▶ Available data:
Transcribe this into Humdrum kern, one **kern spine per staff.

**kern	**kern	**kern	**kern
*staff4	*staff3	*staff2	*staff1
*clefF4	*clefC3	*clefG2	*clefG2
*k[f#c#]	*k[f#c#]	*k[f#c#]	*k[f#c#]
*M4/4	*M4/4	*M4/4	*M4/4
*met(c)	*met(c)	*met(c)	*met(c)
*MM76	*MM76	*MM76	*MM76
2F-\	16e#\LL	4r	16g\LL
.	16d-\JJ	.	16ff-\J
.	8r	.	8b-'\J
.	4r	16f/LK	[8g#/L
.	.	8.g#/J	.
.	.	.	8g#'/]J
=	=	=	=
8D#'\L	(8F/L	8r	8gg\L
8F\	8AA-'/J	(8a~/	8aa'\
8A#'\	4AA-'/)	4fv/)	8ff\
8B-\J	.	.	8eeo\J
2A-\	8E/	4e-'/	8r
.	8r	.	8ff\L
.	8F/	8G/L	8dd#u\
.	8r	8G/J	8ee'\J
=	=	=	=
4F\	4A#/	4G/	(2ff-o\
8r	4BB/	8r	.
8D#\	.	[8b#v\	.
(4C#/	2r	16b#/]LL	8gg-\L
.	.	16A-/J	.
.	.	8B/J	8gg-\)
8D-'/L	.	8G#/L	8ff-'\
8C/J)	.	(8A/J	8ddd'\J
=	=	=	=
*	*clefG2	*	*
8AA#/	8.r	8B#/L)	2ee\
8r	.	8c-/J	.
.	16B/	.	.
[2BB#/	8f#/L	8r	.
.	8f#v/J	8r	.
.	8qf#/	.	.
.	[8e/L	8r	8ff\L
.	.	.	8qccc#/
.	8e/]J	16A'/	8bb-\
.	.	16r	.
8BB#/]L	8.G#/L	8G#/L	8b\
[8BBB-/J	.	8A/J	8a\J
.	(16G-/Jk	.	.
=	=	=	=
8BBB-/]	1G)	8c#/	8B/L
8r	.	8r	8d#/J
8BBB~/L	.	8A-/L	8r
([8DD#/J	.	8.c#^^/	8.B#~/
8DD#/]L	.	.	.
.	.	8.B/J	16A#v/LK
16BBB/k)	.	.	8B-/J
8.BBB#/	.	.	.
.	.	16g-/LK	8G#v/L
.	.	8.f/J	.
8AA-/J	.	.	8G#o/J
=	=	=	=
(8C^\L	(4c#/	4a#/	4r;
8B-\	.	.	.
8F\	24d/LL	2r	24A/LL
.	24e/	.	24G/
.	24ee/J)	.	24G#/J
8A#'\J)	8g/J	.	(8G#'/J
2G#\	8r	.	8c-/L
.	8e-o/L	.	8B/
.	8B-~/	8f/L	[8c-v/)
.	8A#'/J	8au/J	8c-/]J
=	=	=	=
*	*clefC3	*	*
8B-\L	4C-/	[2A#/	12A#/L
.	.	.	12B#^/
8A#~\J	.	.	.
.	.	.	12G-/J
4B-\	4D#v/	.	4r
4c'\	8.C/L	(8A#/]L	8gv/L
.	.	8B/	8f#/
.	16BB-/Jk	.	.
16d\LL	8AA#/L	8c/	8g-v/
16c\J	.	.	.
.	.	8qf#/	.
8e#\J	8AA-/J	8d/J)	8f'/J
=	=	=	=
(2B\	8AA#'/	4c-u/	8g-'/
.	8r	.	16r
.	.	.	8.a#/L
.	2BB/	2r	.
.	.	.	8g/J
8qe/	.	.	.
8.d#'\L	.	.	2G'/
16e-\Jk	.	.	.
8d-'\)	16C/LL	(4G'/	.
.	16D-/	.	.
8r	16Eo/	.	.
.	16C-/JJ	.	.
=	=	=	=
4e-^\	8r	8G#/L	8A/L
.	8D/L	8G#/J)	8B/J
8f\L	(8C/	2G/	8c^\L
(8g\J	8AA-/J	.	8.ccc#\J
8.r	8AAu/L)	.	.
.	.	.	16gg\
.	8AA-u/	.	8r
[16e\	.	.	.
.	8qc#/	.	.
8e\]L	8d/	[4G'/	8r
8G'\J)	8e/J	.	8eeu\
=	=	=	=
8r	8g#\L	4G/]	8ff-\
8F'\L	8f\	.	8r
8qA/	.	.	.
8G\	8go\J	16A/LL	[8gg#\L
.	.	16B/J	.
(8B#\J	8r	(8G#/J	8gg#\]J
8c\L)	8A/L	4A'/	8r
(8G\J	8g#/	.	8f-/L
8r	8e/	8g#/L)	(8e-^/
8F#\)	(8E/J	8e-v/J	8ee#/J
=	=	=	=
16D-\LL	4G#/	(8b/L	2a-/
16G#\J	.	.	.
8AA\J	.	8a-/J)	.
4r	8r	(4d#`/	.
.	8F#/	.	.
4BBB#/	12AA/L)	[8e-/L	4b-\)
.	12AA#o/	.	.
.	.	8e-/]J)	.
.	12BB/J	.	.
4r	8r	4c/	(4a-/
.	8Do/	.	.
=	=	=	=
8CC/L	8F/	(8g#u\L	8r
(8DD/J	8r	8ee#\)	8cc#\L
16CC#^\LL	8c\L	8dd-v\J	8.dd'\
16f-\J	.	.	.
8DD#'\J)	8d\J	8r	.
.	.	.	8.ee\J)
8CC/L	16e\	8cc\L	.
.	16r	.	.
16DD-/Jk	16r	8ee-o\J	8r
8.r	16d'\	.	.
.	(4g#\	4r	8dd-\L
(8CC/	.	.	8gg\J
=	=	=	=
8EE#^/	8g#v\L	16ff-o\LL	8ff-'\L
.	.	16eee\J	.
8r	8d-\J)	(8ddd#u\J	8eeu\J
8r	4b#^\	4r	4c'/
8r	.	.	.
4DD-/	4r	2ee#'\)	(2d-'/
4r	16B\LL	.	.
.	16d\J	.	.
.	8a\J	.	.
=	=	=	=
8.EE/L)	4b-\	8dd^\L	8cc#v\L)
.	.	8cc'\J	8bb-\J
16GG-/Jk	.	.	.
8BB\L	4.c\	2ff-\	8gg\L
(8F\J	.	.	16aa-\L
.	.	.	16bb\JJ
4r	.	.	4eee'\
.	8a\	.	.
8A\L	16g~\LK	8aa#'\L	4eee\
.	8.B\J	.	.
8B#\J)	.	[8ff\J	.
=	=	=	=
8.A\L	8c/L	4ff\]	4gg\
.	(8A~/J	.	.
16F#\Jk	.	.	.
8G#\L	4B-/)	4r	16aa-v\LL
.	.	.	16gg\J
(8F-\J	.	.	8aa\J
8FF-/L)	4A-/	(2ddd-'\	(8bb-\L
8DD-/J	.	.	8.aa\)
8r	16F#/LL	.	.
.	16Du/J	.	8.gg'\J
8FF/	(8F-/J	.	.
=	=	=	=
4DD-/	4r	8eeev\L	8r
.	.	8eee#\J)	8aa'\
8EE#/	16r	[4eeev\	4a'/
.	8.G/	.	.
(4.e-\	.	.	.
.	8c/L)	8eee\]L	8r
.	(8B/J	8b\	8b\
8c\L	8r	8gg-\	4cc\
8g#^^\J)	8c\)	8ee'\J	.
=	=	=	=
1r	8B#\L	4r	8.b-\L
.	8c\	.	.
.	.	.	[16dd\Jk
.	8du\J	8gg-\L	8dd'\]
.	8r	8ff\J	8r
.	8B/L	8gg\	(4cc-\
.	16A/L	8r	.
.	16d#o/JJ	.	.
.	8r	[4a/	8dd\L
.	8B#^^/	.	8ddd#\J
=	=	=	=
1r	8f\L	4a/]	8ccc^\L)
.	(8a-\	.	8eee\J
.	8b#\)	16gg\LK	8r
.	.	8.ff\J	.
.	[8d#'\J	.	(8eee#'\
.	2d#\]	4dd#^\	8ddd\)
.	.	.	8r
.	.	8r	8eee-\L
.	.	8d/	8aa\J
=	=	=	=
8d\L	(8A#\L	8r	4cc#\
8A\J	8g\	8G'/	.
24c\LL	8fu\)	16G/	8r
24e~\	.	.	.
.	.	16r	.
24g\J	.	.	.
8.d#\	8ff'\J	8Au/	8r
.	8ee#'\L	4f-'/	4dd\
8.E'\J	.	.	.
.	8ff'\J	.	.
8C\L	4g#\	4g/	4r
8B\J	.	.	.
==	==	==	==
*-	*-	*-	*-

▶ Short task:
Return each line of the records above that contains the string "kern". Case counts.

▶ Task output:
Transcribe this into Humdrum kern, one **kern spine per staff.
**kern	**kern	**kern	**kern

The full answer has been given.